(Data provided begins)

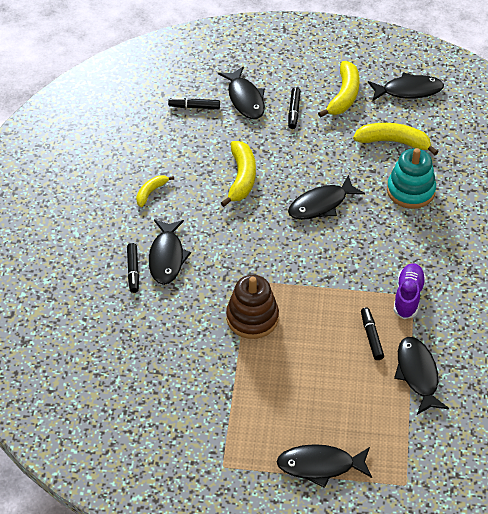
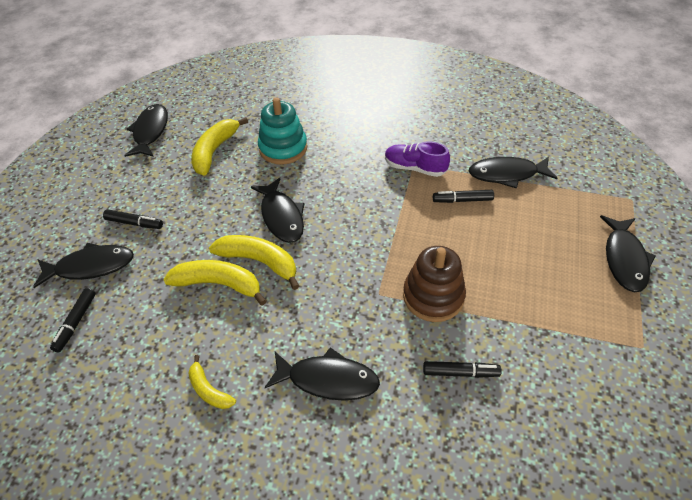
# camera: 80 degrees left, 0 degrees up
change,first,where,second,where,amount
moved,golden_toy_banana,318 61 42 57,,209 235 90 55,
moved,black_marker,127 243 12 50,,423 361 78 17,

(Data provided ends)
(Data provided begins)

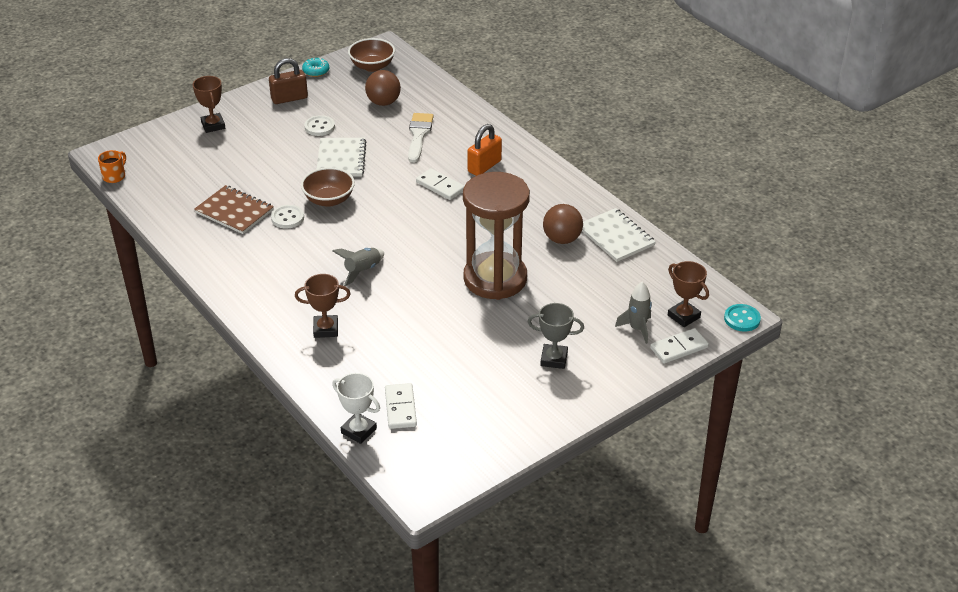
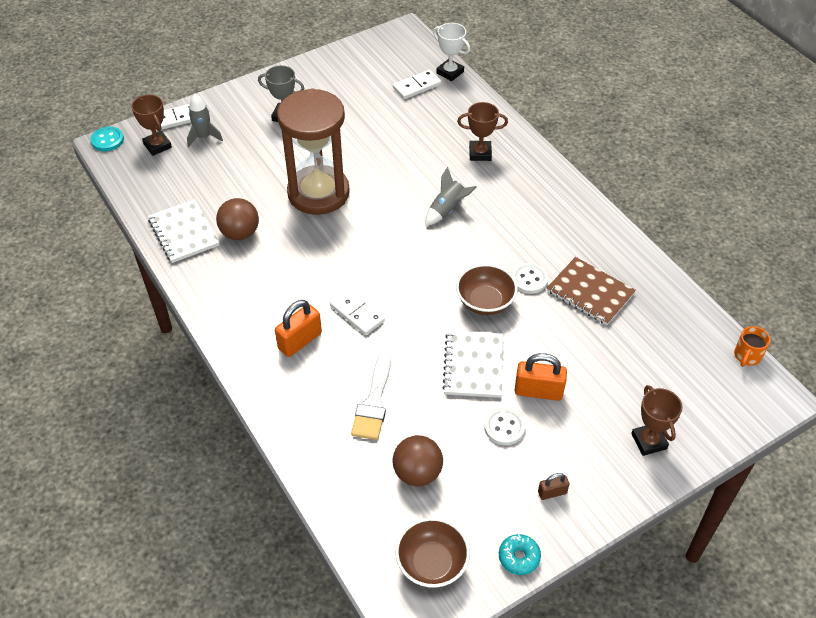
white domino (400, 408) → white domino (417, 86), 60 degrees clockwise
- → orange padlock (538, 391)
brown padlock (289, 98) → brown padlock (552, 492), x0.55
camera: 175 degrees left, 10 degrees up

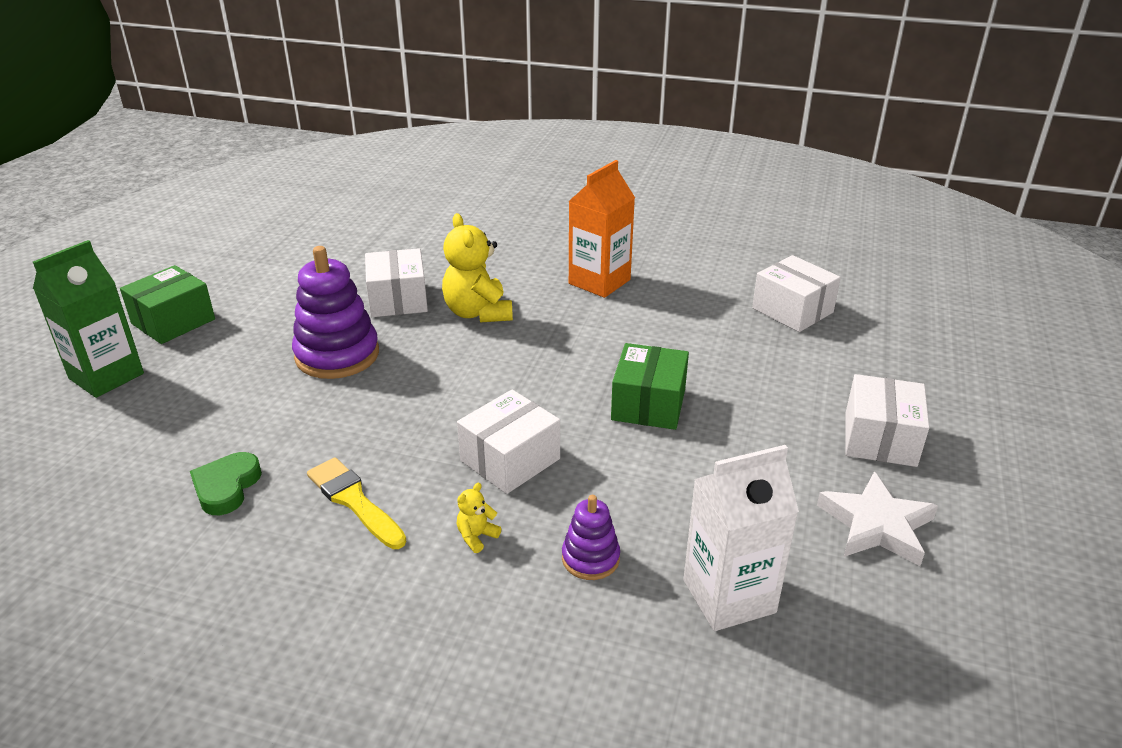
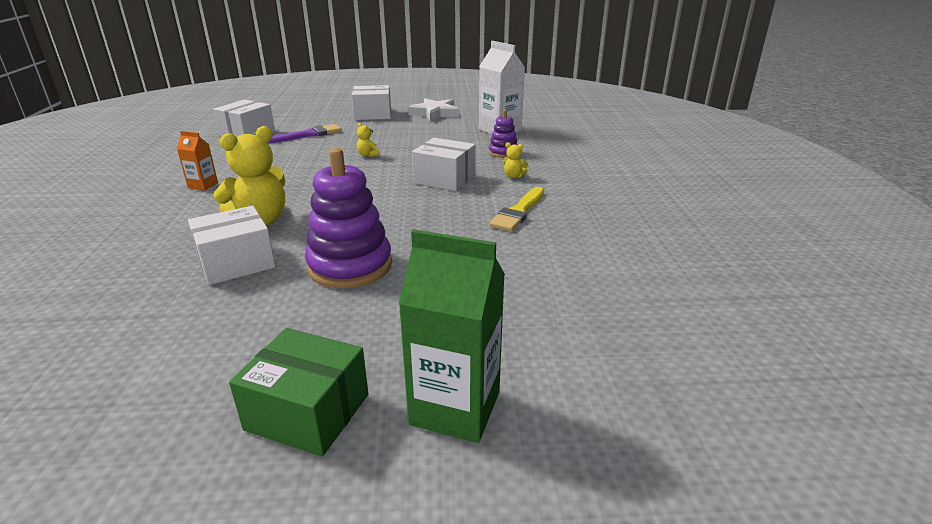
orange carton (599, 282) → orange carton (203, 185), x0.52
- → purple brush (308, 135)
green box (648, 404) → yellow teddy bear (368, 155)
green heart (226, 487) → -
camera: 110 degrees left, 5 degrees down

(Data provided ends)

▶ **What this task involves**:
Each line with "padlock" in it must be identified and copied from the material.

▶ **Task solution**:
- → orange padlock (538, 391)
brown padlock (289, 98) → brown padlock (552, 492), x0.55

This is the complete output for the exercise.